**WHAT THE TASK ASKS**:
Repeat exactly, and only, the lines of the entries below from the one with "camera: 75 degrees left, 5 degrees up" through the one with "(565, 182) = (275, 200): pink", both ends included.

Stored entries:
*** Begin section ***
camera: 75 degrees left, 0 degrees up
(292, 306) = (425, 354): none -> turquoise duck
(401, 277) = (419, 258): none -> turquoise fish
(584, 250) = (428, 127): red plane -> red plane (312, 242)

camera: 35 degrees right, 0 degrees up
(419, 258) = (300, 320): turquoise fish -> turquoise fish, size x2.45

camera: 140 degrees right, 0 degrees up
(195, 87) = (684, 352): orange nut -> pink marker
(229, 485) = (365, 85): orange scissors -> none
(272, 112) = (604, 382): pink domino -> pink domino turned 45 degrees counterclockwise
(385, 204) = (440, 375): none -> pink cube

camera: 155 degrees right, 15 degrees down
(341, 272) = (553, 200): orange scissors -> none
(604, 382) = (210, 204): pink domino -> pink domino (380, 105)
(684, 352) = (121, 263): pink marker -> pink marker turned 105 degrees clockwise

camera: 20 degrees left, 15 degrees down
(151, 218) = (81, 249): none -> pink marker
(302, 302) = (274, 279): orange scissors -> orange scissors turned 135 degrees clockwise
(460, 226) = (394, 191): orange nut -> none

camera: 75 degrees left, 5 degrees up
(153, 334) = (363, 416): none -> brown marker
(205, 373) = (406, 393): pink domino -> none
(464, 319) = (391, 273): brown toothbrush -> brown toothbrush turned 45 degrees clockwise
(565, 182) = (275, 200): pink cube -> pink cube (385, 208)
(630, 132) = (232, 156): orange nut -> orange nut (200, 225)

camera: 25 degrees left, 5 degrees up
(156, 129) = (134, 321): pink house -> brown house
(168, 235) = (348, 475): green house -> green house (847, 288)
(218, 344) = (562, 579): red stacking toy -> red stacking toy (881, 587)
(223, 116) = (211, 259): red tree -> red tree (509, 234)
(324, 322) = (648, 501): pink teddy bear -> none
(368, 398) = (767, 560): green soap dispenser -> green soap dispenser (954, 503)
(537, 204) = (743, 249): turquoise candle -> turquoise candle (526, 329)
*** End section ***
**EXERCISE SOLUTION**:
camera: 75 degrees left, 5 degrees up
(153, 334) = (363, 416): none -> brown marker
(205, 373) = (406, 393): pink domino -> none
(464, 319) = (391, 273): brown toothbrush -> brown toothbrush turned 45 degrees clockwise
(565, 182) = (275, 200): pink cube -> pink cube (385, 208)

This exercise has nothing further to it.